TASK GOAL
The required output is the full listing below, reproduced word for word.

INPUT Start Marker

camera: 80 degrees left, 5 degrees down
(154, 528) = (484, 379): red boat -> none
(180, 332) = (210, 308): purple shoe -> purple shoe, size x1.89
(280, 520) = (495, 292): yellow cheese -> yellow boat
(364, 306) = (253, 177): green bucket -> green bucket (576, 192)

INPUT End Marker

ANSWER BOX
camera: 80 degrees left, 5 degrees down
(154, 528) = (484, 379): red boat -> none
(180, 332) = (210, 308): purple shoe -> purple shoe, size x1.89
(280, 520) = (495, 292): yellow cheese -> yellow boat
(364, 306) = (253, 177): green bucket -> green bucket (576, 192)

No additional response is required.